Your task: The entries below contain a line with "GAS2 pin DO: D4 -> TX" and a line with "TFT pin RES: D3 -> D1". Retype exactly everything from the first down to the second, both included, and nothing else.

Records supplied:
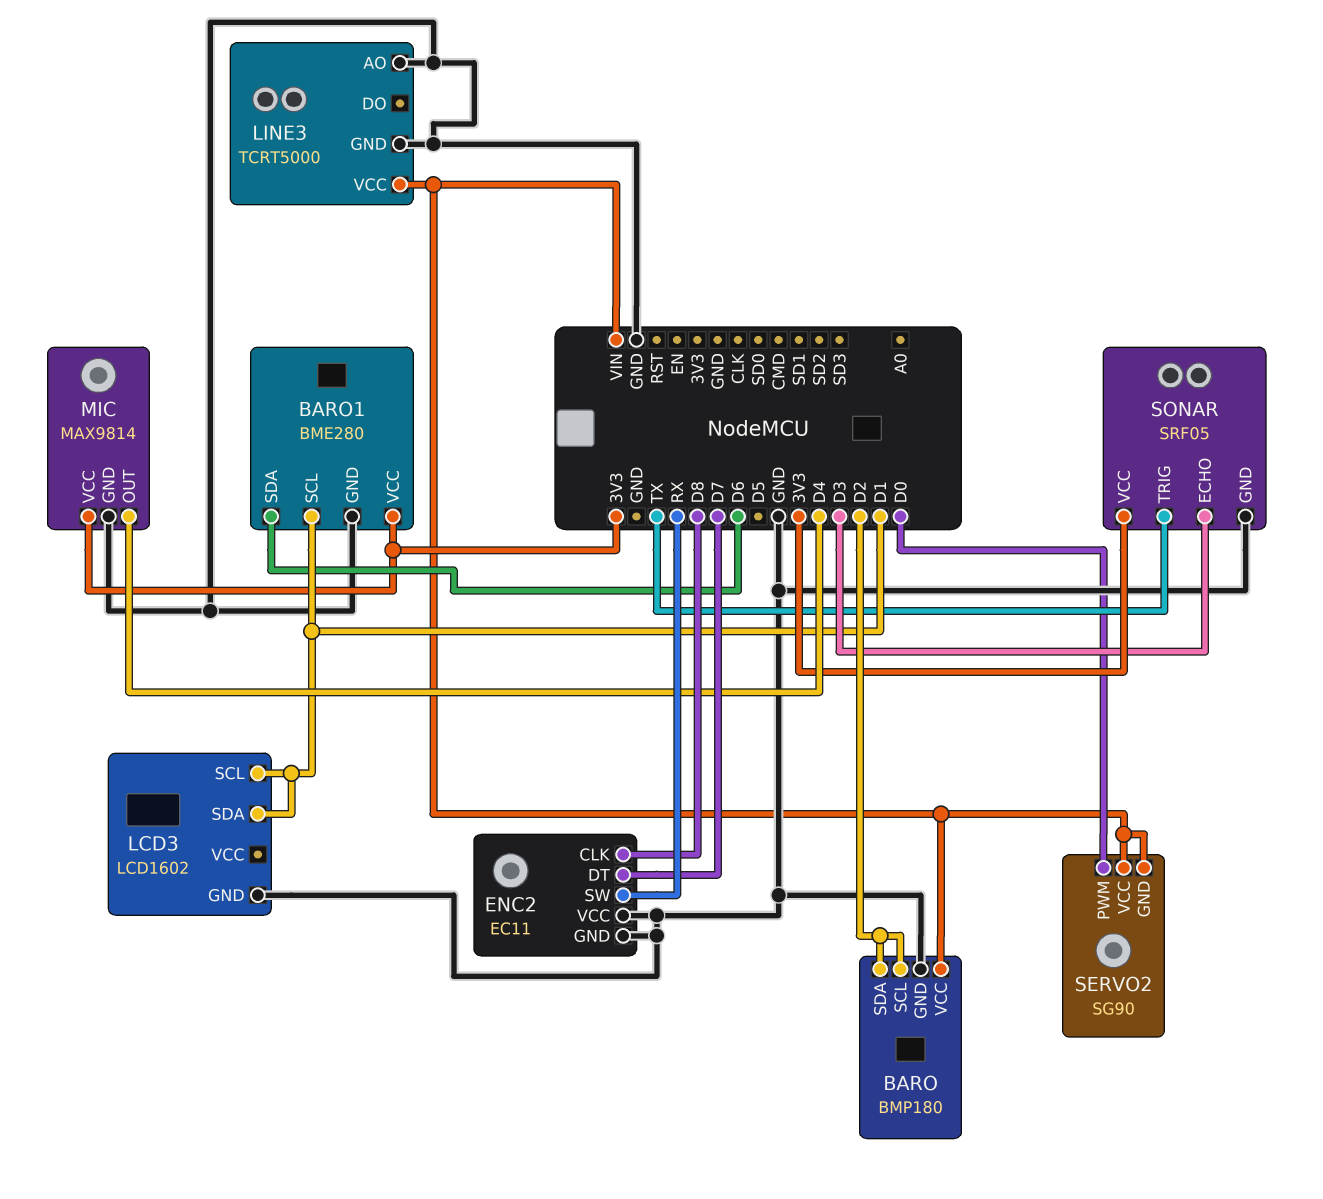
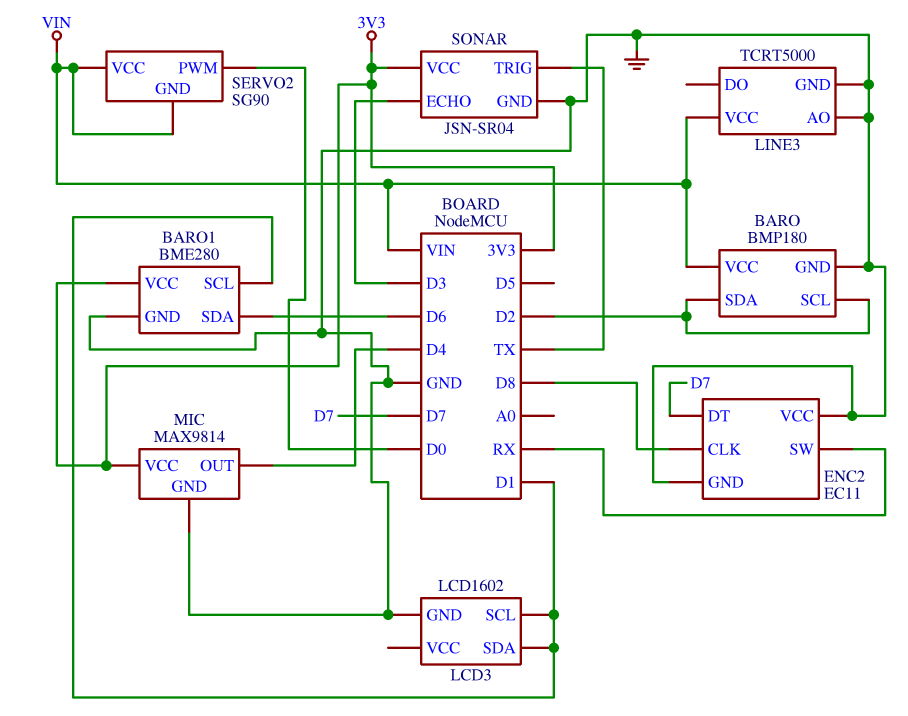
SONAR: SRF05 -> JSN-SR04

...

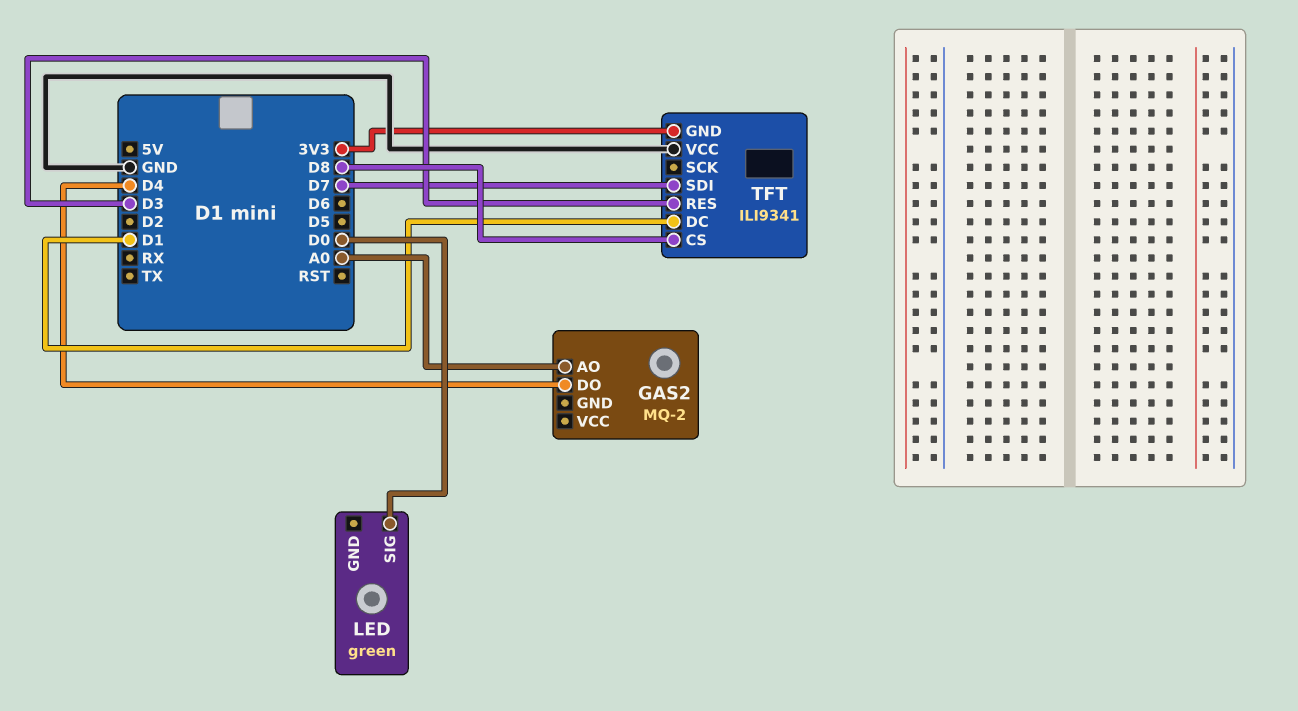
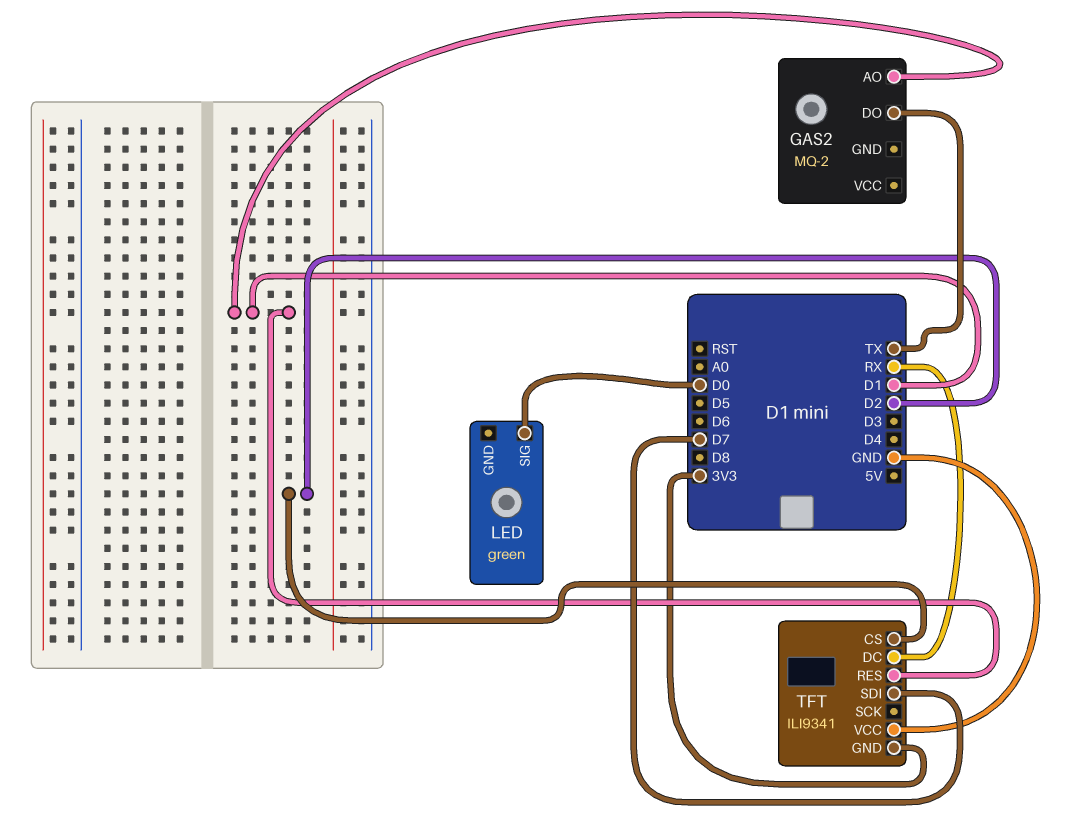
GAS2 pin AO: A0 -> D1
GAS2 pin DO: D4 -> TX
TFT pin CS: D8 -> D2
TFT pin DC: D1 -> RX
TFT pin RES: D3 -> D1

...

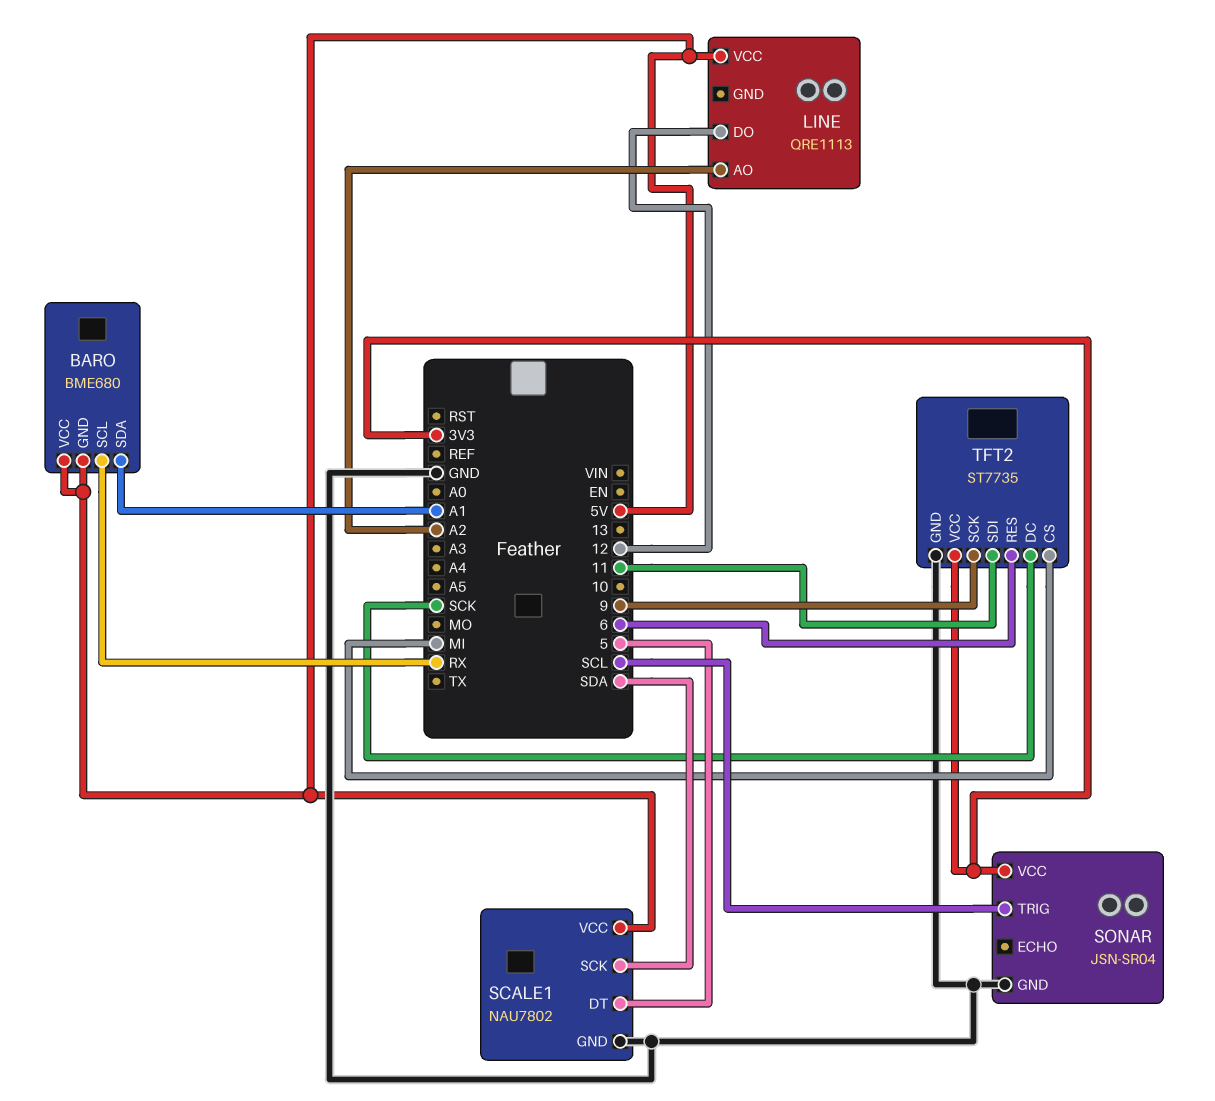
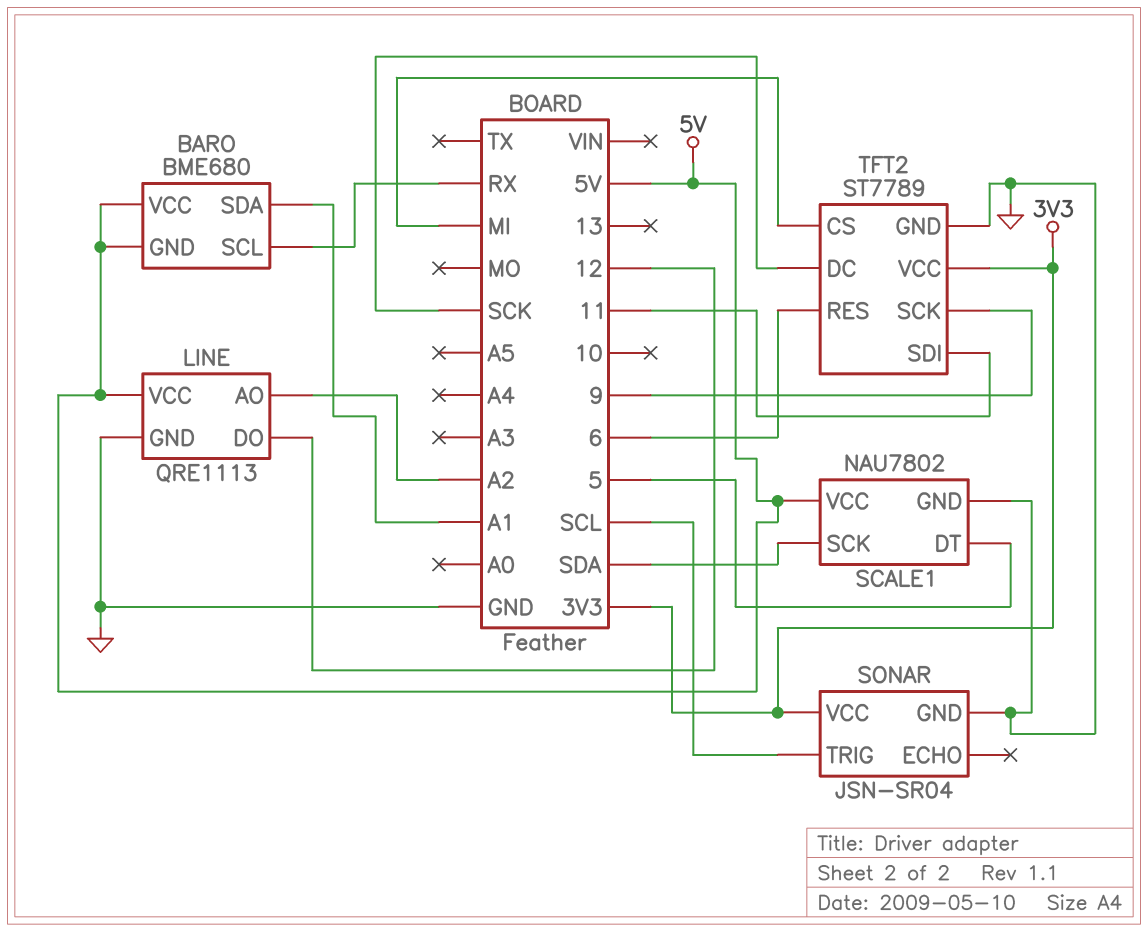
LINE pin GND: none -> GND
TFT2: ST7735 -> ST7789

Response to the exercise:
GAS2 pin DO: D4 -> TX
TFT pin CS: D8 -> D2
TFT pin DC: D1 -> RX
TFT pin RES: D3 -> D1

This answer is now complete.